■ **Work instruction**
Return all the entries word for word, minus the pictures.

Object tracking records
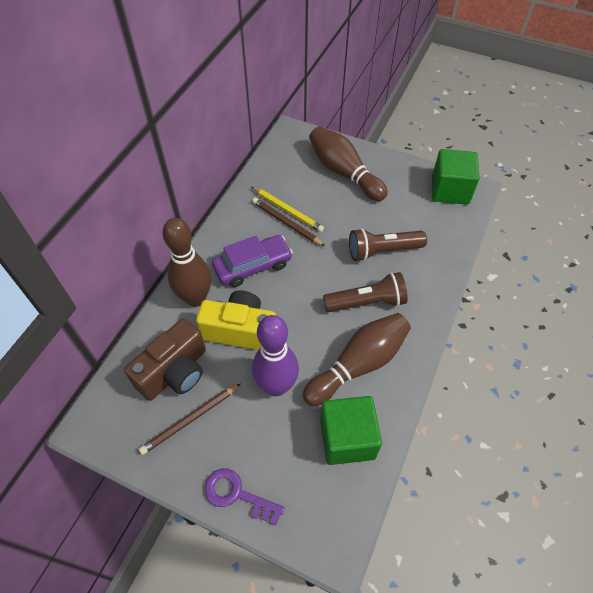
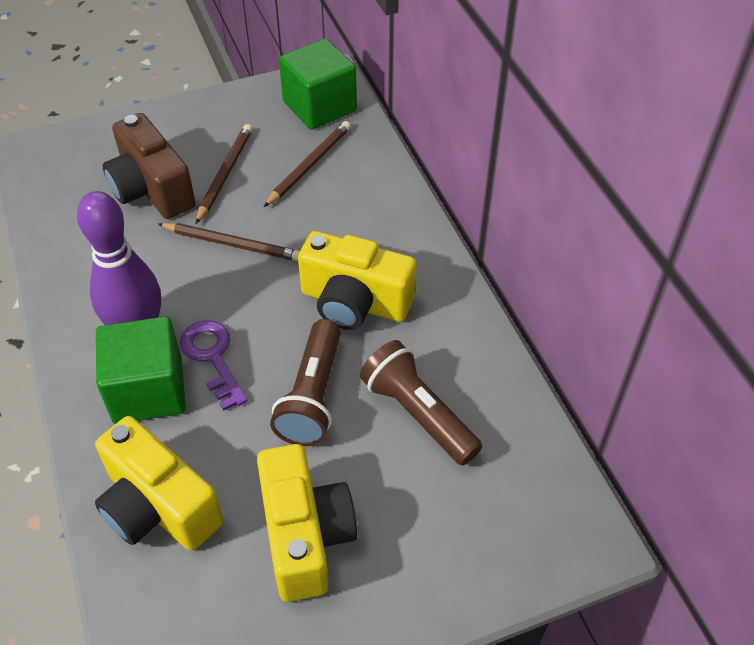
brown bowling pin: 3 -> 0
brown pencil: 2 -> 3
purple car: 1 -> 0
yellow camera: 1 -> 3
yellow pencil: 1 -> 0

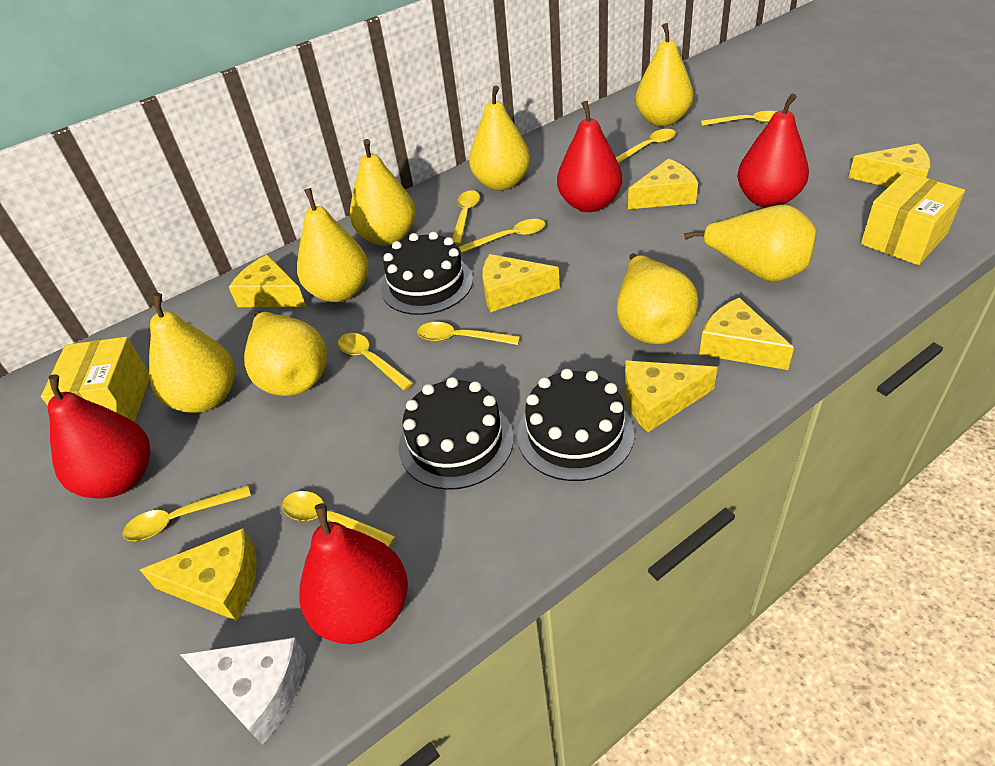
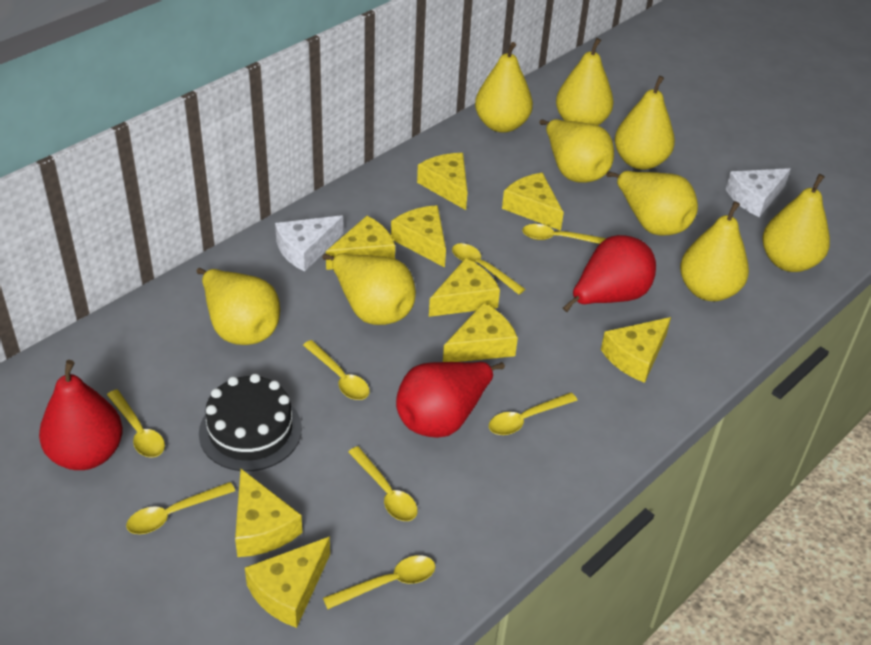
black cake: 3 -> 1
red pear: 4 -> 3
white cheese: 1 -> 2
yellow box: 2 -> 0
yellow cheese: 7 -> 9
yellow pear: 8 -> 9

■ **Answer section**
brown bowling pin: 3 -> 0
brown pencil: 2 -> 3
purple car: 1 -> 0
yellow camera: 1 -> 3
yellow pencil: 1 -> 0

black cake: 3 -> 1
red pear: 4 -> 3
white cheese: 1 -> 2
yellow box: 2 -> 0
yellow cheese: 7 -> 9
yellow pear: 8 -> 9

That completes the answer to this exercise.